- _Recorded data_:
*** Block opens ***

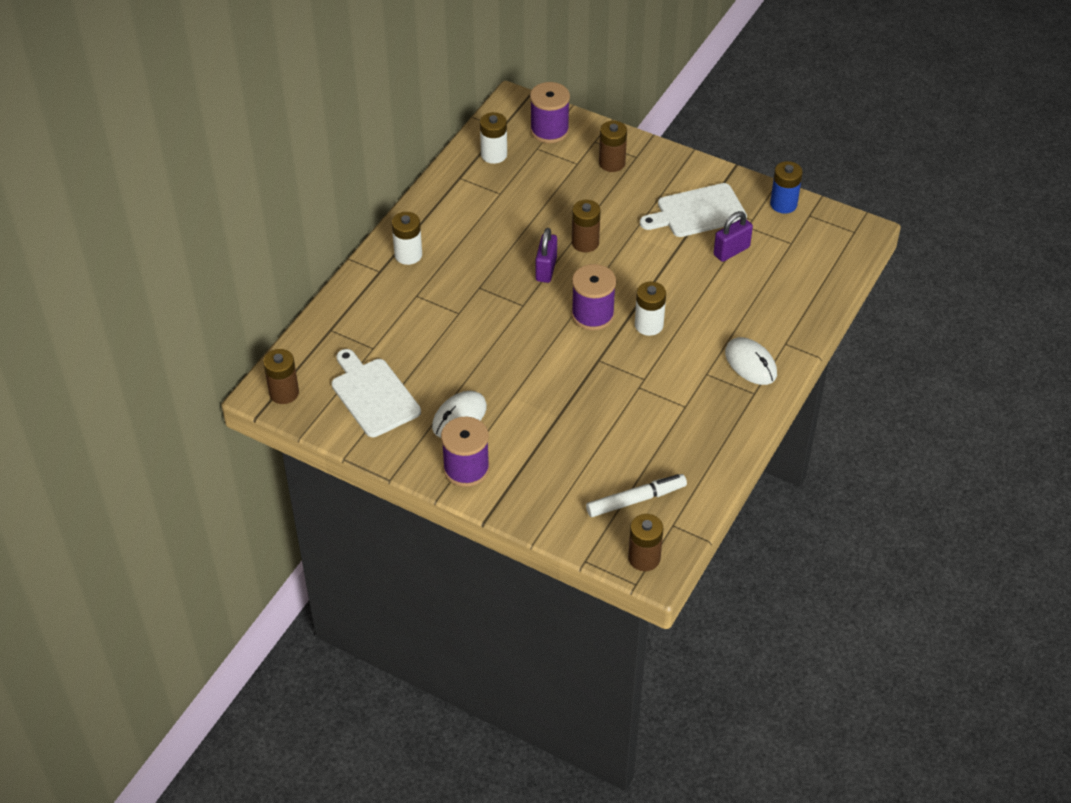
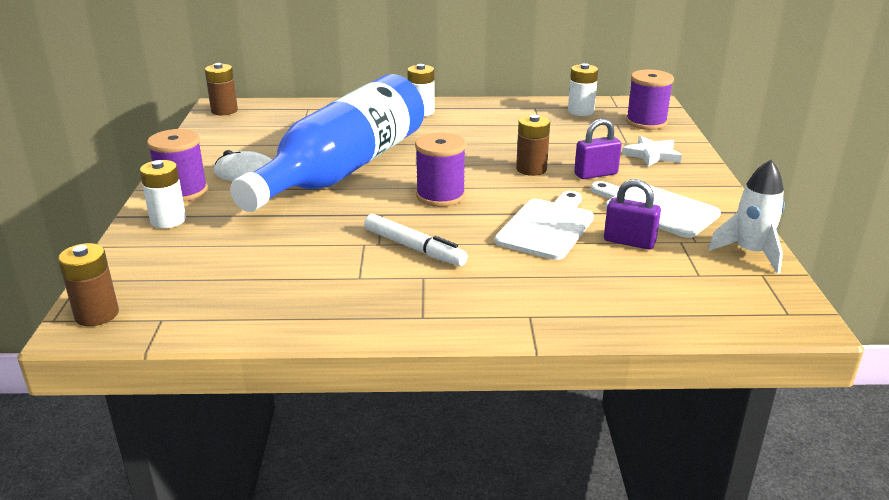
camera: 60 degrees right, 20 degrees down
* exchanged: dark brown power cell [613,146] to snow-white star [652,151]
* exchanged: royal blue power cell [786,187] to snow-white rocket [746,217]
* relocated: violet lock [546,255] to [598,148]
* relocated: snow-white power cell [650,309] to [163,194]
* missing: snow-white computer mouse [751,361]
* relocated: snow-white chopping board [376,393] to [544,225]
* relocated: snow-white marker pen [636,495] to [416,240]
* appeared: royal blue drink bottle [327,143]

*** Block closes ***

- _How to complete this task_: Once the pictures are removed, return the entries exactly as they stand.

- _Solution to this exercise_:
camera: 60 degrees right, 20 degrees down
* exchanged: dark brown power cell [613,146] to snow-white star [652,151]
* exchanged: royal blue power cell [786,187] to snow-white rocket [746,217]
* relocated: violet lock [546,255] to [598,148]
* relocated: snow-white power cell [650,309] to [163,194]
* missing: snow-white computer mouse [751,361]
* relocated: snow-white chopping board [376,393] to [544,225]
* relocated: snow-white marker pen [636,495] to [416,240]
* appeared: royal blue drink bottle [327,143]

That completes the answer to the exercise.